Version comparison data
◆ ◆ ◆
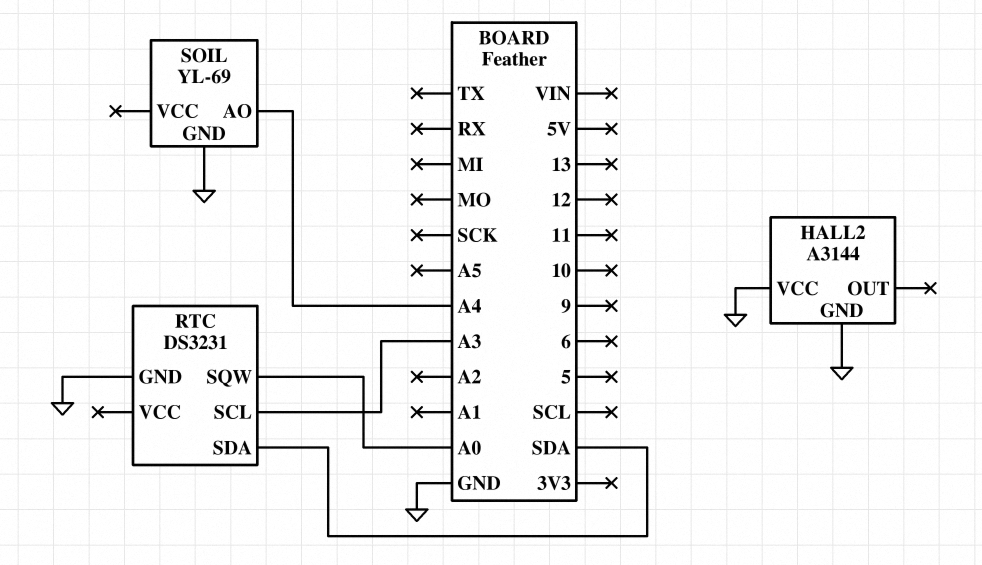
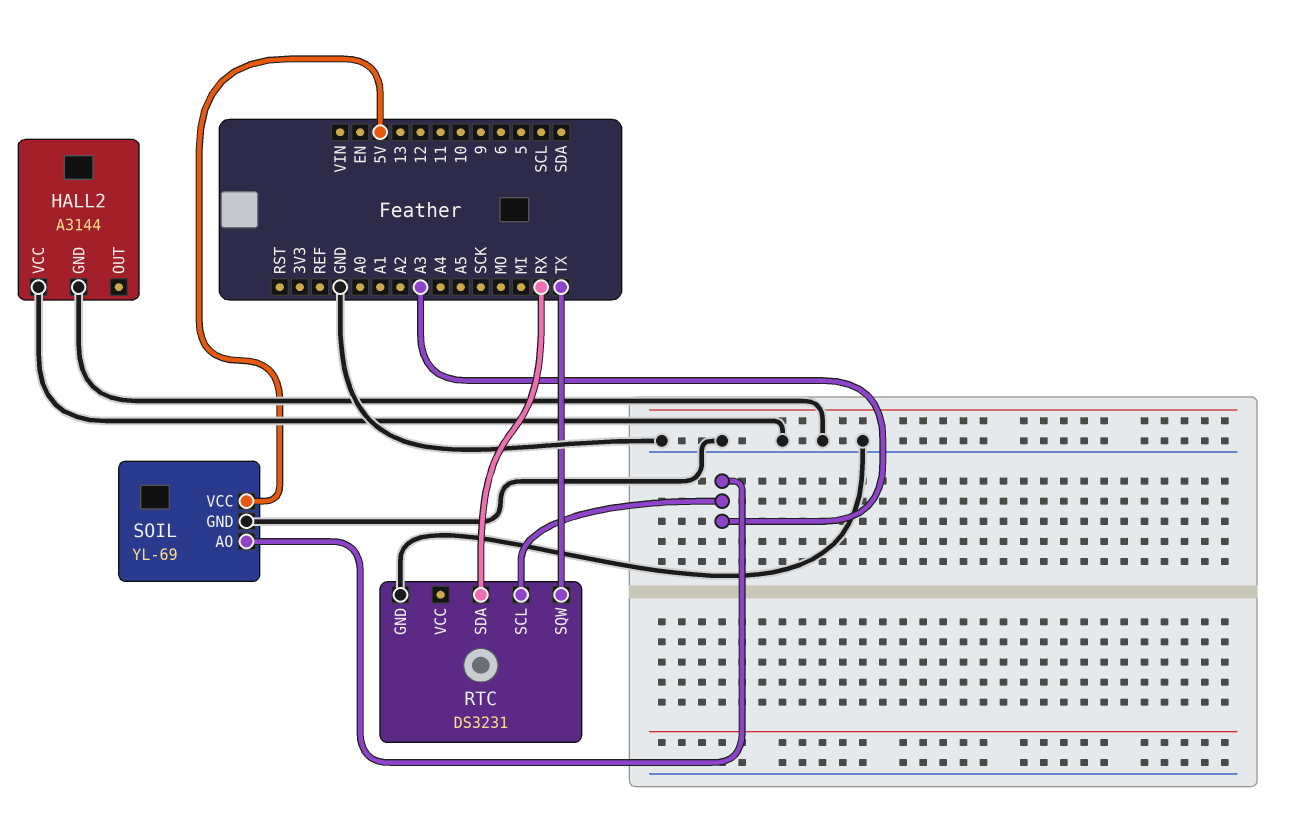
RTC pin SDA: SDA -> RX
RTC pin SQW: A0 -> TX
SOIL pin AO: A4 -> A3
SOIL pin VCC: none -> 5V

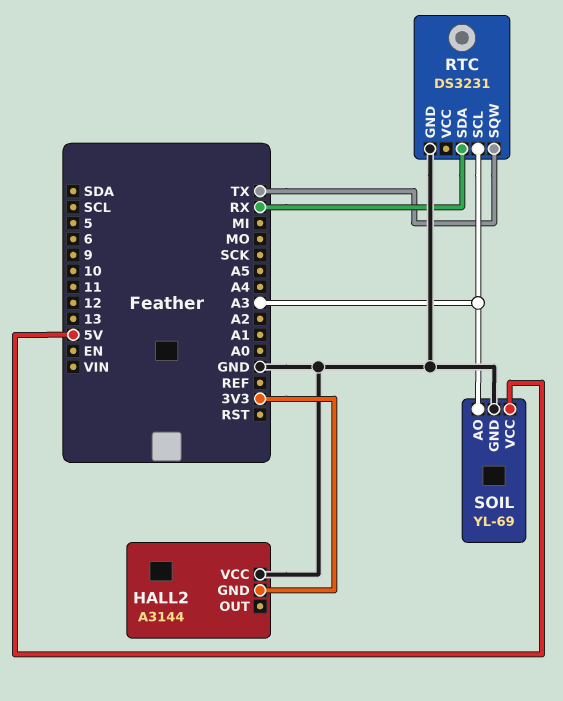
HALL2 pin GND: GND -> 3V3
◆ ◆ ◆
Exercise:
Repeat every entry above exactly; images stay out of the copy.

Solution for this exercise:
RTC pin SDA: SDA -> RX
RTC pin SQW: A0 -> TX
SOIL pin AO: A4 -> A3
SOIL pin VCC: none -> 5V

HALL2 pin GND: GND -> 3V3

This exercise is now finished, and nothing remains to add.